:: About this exercise ::
Your response should reproduce every line of the entries that contains the word "MOSI".

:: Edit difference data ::
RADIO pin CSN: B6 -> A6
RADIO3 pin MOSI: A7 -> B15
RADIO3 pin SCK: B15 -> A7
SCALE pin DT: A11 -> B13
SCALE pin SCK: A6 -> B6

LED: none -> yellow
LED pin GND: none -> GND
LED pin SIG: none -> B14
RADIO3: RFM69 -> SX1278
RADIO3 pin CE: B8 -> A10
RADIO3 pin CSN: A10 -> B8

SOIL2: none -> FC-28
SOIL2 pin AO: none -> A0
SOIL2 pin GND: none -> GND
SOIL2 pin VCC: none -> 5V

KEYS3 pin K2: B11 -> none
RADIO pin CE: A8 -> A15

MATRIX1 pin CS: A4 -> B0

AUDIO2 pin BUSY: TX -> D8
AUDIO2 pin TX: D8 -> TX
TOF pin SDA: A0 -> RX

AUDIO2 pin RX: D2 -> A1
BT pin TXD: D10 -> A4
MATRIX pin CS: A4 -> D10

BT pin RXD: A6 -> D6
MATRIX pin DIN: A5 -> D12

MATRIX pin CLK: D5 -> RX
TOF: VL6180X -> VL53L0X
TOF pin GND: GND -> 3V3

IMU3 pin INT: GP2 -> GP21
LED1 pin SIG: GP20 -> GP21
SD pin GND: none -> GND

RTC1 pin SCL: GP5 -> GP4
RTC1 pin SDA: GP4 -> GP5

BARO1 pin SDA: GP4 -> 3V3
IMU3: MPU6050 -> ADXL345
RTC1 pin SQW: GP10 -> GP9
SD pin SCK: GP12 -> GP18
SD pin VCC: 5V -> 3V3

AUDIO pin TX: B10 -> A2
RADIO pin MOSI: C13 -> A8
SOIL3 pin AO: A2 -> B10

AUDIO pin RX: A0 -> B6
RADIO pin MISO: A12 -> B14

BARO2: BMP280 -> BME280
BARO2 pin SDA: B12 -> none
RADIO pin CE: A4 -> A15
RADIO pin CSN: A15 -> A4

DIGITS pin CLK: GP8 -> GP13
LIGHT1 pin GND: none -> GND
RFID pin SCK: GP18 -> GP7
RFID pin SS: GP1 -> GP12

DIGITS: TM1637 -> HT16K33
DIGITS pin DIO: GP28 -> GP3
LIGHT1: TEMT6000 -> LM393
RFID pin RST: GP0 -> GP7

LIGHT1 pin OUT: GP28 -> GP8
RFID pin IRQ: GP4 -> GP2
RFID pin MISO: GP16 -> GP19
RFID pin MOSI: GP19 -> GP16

:: Output of the task ::
RADIO3 pin MOSI: A7 -> B15
RADIO pin MOSI: C13 -> A8
RFID pin MOSI: GP19 -> GP16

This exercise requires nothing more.